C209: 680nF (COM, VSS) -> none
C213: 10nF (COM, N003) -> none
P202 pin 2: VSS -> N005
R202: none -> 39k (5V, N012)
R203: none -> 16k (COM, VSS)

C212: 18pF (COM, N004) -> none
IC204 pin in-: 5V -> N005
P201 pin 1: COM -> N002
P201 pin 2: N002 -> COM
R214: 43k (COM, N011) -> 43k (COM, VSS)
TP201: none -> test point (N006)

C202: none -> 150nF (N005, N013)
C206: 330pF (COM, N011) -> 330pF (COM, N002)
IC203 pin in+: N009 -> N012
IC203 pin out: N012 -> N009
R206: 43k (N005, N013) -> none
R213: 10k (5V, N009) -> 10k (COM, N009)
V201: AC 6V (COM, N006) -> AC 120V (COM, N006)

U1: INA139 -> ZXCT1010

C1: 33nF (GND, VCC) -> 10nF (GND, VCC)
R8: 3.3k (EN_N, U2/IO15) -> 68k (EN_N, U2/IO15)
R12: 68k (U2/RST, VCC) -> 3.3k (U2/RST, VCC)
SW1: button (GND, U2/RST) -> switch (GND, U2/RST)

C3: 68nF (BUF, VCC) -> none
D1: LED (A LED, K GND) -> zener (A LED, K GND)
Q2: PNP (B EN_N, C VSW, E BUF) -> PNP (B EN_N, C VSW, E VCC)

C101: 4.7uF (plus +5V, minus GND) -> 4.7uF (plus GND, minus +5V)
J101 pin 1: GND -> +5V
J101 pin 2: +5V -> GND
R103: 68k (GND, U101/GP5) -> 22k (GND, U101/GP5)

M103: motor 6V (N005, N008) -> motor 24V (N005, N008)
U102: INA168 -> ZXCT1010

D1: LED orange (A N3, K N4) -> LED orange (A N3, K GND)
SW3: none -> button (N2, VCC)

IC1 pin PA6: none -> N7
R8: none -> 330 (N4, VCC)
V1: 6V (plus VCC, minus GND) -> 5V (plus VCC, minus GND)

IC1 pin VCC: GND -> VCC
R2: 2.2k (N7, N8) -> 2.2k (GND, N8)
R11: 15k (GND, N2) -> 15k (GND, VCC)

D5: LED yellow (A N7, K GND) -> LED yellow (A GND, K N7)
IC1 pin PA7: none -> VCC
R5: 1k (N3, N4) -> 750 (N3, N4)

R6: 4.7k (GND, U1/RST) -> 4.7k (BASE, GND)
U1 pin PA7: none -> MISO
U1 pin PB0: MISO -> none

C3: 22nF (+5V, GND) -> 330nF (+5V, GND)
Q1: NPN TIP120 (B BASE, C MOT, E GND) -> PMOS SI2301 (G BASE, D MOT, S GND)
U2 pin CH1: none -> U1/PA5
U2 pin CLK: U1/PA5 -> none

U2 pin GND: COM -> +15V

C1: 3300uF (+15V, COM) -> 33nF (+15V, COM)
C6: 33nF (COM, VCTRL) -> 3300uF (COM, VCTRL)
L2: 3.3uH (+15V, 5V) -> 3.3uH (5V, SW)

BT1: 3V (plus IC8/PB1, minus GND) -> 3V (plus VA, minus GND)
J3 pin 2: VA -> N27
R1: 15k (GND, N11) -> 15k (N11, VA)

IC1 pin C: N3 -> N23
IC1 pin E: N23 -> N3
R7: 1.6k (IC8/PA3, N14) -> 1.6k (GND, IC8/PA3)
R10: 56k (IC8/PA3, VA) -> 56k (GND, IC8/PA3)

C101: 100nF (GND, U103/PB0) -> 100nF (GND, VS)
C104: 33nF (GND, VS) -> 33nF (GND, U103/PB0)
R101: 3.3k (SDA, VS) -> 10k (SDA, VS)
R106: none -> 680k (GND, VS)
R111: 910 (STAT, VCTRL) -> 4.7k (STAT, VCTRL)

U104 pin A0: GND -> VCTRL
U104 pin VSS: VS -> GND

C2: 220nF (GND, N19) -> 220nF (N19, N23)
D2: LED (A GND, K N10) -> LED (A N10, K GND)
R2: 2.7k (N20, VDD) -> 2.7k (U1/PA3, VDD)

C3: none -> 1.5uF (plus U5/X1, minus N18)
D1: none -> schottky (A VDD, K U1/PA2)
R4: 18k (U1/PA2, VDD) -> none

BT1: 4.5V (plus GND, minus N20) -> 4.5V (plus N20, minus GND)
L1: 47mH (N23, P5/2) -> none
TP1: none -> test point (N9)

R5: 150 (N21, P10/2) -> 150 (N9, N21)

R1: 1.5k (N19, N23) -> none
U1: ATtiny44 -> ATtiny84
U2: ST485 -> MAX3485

• [Exercise aim]: Exactly as written, please reproduce the lines from the first line of the data to the line containing "P201 pin 2: N002 -> COM", inclusive, and nothing else.

• [Answer to the problem]:
C209: 680nF (COM, VSS) -> none
C213: 10nF (COM, N003) -> none
P202 pin 2: VSS -> N005
R202: none -> 39k (5V, N012)
R203: none -> 16k (COM, VSS)

C212: 18pF (COM, N004) -> none
IC204 pin in-: 5V -> N005
P201 pin 1: COM -> N002
P201 pin 2: N002 -> COM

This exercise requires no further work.